• _TASK GOAL_
Write out again, exactly, the lines below starting at the one with "camera: 30 degrees left, 0 degrees up" and ending at the one with "(557, 419) = (462, 512): white".

[[ THE DATA open ]]

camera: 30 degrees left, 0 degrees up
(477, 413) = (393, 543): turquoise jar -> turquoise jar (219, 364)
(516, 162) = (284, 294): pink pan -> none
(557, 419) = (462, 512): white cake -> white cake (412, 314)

[[ THE DATA closed ]]
[[ THE DATA open ]]

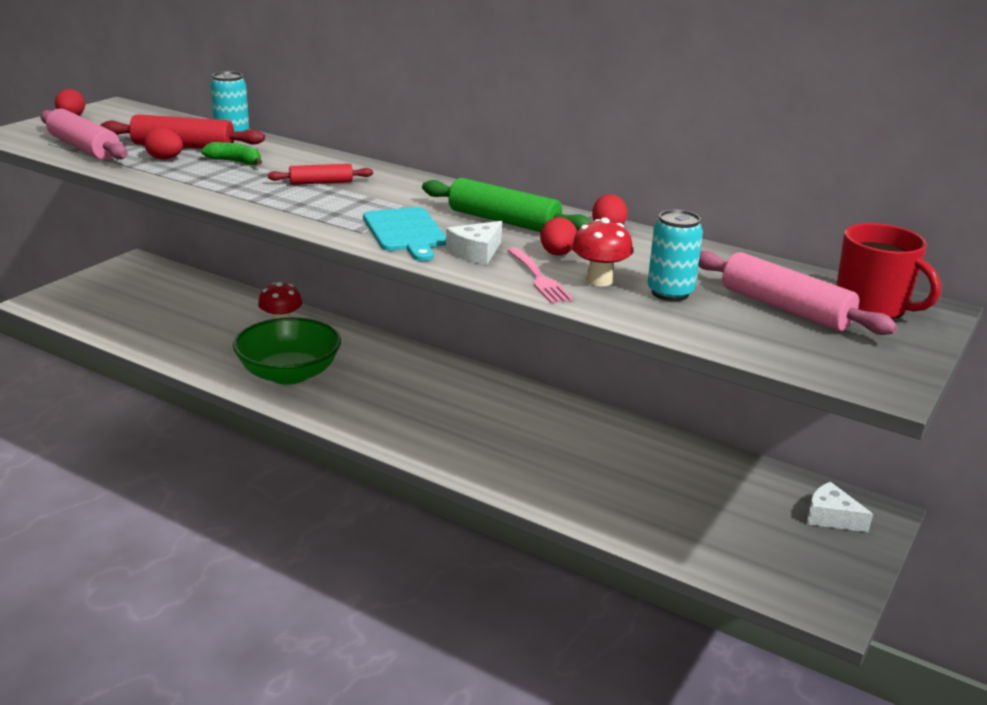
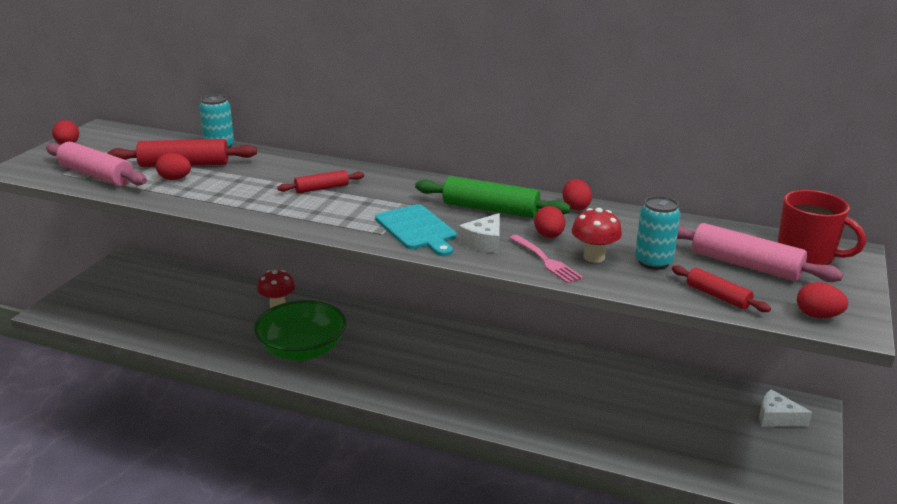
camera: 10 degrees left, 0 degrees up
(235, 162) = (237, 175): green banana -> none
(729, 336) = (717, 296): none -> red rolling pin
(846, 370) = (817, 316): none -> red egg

[[ THE DATA closed ]]

• _TASK OUTPUT_
camera: 30 degrees left, 0 degrees up
(477, 413) = (393, 543): turquoise jar -> turquoise jar (219, 364)
(516, 162) = (284, 294): pink pan -> none
(557, 419) = (462, 512): white cake -> white cake (412, 314)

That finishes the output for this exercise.